§ EXERCISE DETAILS:
The data that follows must be transcribed in full and exactly, minus the pictures.
══════
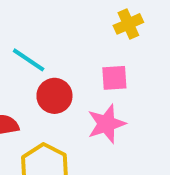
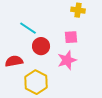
yellow cross: (128, 24) -> (78, 10), turned 32

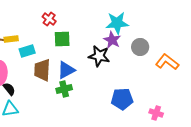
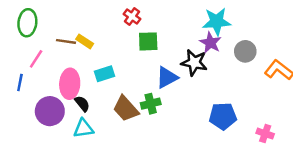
yellow rectangle: (11, 39) -> (85, 41), turned 40
cyan rectangle: (27, 51) -> (105, 74), moved
brown trapezoid: (42, 70) -> (126, 109), moved, turned -45
blue triangle: (66, 70) -> (167, 78), moved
══════
§ SOLUTION:
yellow cross: (128, 24) -> (78, 10), turned 32

yellow rectangle: (11, 39) -> (85, 41), turned 40
cyan rectangle: (27, 51) -> (105, 74), moved
brown trapezoid: (42, 70) -> (126, 109), moved, turned -45
blue triangle: (66, 70) -> (167, 78), moved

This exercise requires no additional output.